» Extracted entries:
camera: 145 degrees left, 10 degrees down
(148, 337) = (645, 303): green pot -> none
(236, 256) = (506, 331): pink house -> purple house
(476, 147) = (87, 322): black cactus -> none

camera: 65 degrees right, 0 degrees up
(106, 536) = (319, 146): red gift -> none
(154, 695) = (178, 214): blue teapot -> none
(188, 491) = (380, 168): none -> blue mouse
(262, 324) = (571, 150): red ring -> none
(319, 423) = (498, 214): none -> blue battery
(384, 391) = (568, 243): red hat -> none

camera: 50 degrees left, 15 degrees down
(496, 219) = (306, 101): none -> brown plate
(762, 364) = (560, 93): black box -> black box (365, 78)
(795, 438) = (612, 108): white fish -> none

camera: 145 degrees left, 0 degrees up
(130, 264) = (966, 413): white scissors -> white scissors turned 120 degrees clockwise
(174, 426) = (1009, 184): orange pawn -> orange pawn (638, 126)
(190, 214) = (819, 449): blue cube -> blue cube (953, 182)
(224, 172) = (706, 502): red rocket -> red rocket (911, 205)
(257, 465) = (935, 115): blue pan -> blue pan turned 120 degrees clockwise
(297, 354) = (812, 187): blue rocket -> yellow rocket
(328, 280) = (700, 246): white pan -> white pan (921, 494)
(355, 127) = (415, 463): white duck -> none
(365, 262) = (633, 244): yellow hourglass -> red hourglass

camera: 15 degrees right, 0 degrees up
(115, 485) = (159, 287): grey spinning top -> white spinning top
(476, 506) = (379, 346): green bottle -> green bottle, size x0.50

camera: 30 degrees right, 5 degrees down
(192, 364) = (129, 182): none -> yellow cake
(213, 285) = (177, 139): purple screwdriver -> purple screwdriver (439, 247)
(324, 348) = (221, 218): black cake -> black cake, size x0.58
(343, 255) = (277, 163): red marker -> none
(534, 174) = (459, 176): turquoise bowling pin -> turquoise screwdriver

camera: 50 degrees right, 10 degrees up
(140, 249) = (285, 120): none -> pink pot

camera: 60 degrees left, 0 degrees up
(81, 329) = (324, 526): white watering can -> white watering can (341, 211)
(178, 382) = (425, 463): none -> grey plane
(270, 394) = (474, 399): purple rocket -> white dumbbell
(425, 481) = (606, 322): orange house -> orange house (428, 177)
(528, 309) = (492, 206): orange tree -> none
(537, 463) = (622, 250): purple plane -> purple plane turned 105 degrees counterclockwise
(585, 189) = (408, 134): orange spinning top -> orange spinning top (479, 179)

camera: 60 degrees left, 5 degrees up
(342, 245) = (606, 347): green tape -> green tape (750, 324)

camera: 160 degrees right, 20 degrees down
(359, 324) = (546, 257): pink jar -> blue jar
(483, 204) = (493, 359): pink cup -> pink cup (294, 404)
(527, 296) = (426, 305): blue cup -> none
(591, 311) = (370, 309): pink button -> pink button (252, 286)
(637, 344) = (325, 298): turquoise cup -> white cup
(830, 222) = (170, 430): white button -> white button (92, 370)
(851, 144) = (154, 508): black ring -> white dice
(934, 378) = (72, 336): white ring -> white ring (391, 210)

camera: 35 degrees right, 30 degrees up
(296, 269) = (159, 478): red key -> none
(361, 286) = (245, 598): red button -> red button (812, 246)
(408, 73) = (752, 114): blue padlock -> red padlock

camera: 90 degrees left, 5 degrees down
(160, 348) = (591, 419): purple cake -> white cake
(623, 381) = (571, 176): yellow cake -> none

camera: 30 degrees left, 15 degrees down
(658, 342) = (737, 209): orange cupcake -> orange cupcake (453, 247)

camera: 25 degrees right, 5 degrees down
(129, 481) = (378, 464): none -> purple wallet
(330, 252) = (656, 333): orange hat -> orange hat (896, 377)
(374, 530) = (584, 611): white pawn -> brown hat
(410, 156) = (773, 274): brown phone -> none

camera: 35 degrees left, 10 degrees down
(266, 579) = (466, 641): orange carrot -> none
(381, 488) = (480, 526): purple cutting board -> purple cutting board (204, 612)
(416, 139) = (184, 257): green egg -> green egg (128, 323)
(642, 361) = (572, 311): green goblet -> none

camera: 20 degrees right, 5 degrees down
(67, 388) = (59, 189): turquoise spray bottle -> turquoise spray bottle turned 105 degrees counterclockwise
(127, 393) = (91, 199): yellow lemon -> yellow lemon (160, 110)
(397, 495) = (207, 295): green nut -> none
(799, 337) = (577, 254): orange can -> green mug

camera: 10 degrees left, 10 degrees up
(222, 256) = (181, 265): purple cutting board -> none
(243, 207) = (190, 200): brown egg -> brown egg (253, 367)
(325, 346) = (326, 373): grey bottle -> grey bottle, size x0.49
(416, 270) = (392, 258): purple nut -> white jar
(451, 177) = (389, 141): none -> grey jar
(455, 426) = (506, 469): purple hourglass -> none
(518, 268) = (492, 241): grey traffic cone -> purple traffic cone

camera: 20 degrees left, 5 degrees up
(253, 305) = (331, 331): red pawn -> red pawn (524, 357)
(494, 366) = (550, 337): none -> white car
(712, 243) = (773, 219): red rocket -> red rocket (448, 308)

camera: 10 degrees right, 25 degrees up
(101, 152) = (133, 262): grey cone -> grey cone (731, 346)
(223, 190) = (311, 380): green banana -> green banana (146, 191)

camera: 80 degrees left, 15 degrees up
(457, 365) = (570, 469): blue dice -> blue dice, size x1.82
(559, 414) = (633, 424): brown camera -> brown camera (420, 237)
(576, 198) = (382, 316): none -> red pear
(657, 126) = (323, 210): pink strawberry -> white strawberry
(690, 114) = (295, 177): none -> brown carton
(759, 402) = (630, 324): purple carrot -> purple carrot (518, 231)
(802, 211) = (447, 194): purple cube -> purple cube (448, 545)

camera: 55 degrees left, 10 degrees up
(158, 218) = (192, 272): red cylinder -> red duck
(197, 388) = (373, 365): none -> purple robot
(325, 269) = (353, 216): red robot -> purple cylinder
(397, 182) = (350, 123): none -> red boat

» Problem description:
Looking at the data above, return every line from the one with "(637, 344) = (325, 298): turquoise" down to the one with "camera: 10 degrees left, 10 degrees up", exactly and inclusively.

» Answer box:
(637, 344) = (325, 298): turquoise cup -> white cup
(830, 222) = (170, 430): white button -> white button (92, 370)
(851, 144) = (154, 508): black ring -> white dice
(934, 378) = (72, 336): white ring -> white ring (391, 210)

camera: 35 degrees right, 30 degrees up
(296, 269) = (159, 478): red key -> none
(361, 286) = (245, 598): red button -> red button (812, 246)
(408, 73) = (752, 114): blue padlock -> red padlock

camera: 90 degrees left, 5 degrees down
(160, 348) = (591, 419): purple cake -> white cake
(623, 381) = (571, 176): yellow cake -> none

camera: 30 degrees left, 15 degrees down
(658, 342) = (737, 209): orange cupcake -> orange cupcake (453, 247)

camera: 25 degrees right, 5 degrees down
(129, 481) = (378, 464): none -> purple wallet
(330, 252) = (656, 333): orange hat -> orange hat (896, 377)
(374, 530) = (584, 611): white pawn -> brown hat
(410, 156) = (773, 274): brown phone -> none

camera: 35 degrees left, 10 degrees down
(266, 579) = (466, 641): orange carrot -> none
(381, 488) = (480, 526): purple cutting board -> purple cutting board (204, 612)
(416, 139) = (184, 257): green egg -> green egg (128, 323)
(642, 361) = (572, 311): green goblet -> none

camera: 20 degrees right, 5 degrees down
(67, 388) = (59, 189): turquoise spray bottle -> turquoise spray bottle turned 105 degrees counterclockwise
(127, 393) = (91, 199): yellow lemon -> yellow lemon (160, 110)
(397, 495) = (207, 295): green nut -> none
(799, 337) = (577, 254): orange can -> green mug

camera: 10 degrees left, 10 degrees up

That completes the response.